> WHAT IS NEEDED
Take each line of the data that contains the string "none" and copy it.

> EXERCISE MATERIALS
---

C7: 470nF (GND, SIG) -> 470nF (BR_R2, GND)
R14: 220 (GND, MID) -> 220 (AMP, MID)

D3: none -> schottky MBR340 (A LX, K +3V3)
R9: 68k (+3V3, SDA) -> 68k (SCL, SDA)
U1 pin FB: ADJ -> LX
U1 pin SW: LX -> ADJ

---

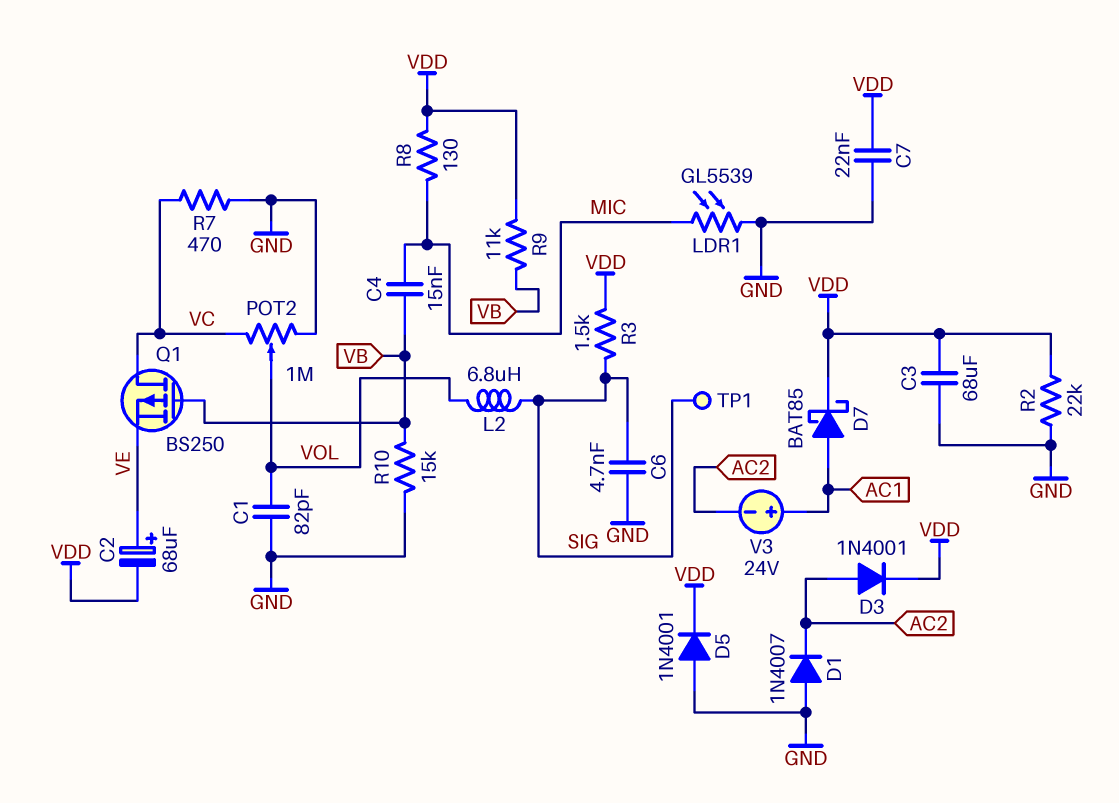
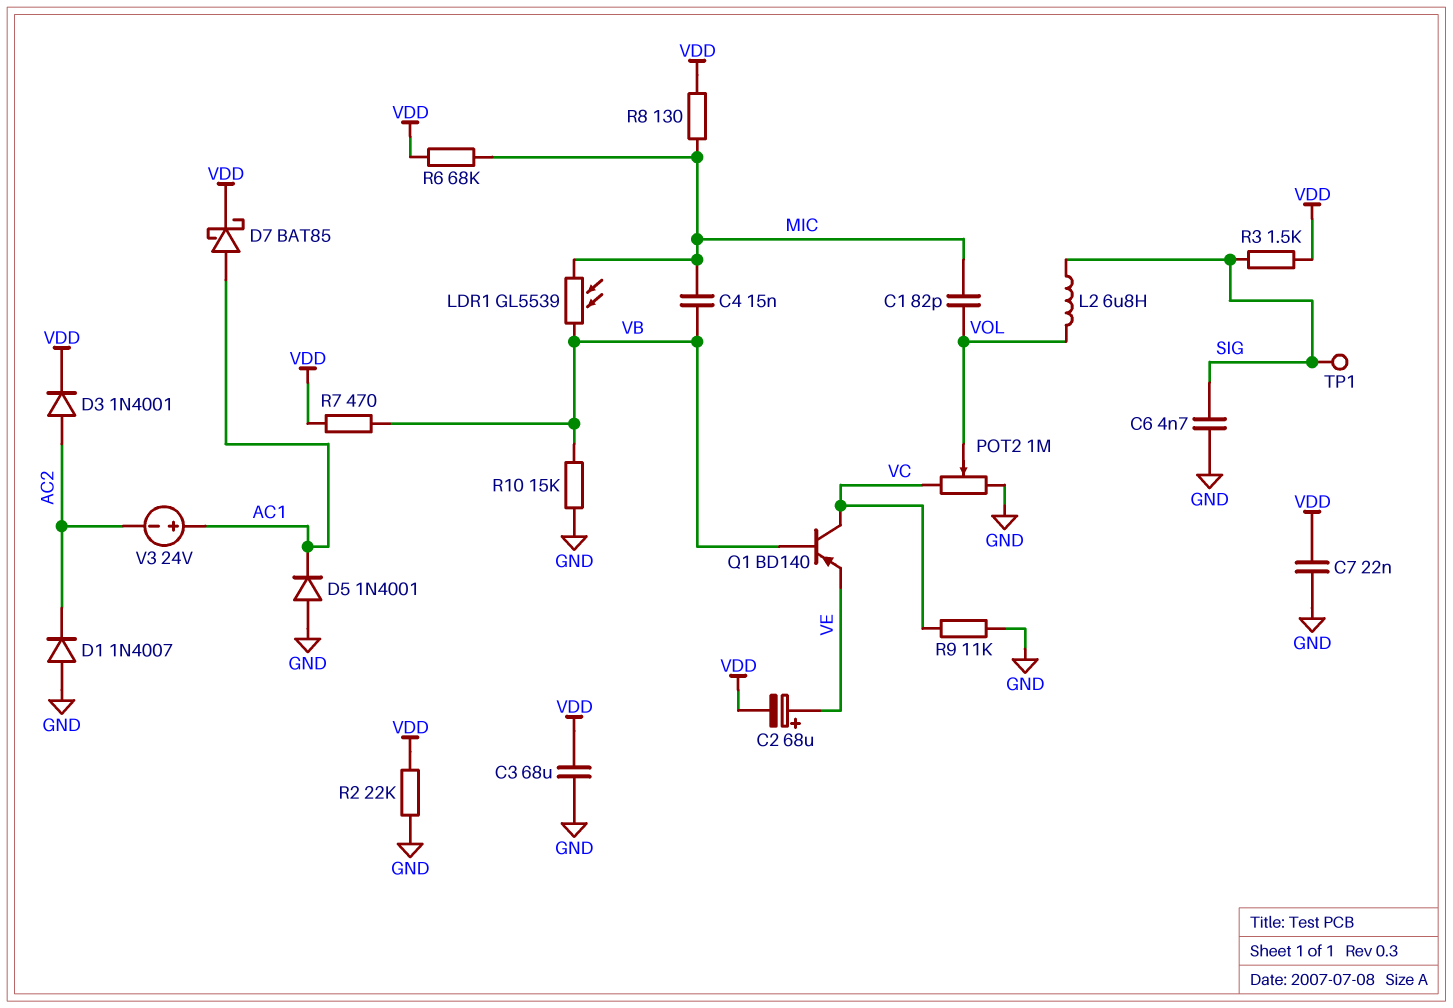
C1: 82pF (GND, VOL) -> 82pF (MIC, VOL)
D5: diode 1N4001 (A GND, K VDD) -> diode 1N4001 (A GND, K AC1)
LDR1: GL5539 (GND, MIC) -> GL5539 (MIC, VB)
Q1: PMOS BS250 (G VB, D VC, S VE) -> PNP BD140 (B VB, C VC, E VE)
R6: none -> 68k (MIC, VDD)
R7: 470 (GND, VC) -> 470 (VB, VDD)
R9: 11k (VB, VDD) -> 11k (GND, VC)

---

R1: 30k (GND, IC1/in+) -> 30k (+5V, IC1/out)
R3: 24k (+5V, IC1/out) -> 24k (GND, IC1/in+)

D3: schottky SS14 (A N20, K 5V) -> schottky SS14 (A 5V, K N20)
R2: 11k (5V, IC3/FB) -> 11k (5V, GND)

---

> ANSWER SPACE
D3: none -> schottky MBR340 (A LX, K +3V3)
R6: none -> 68k (MIC, VDD)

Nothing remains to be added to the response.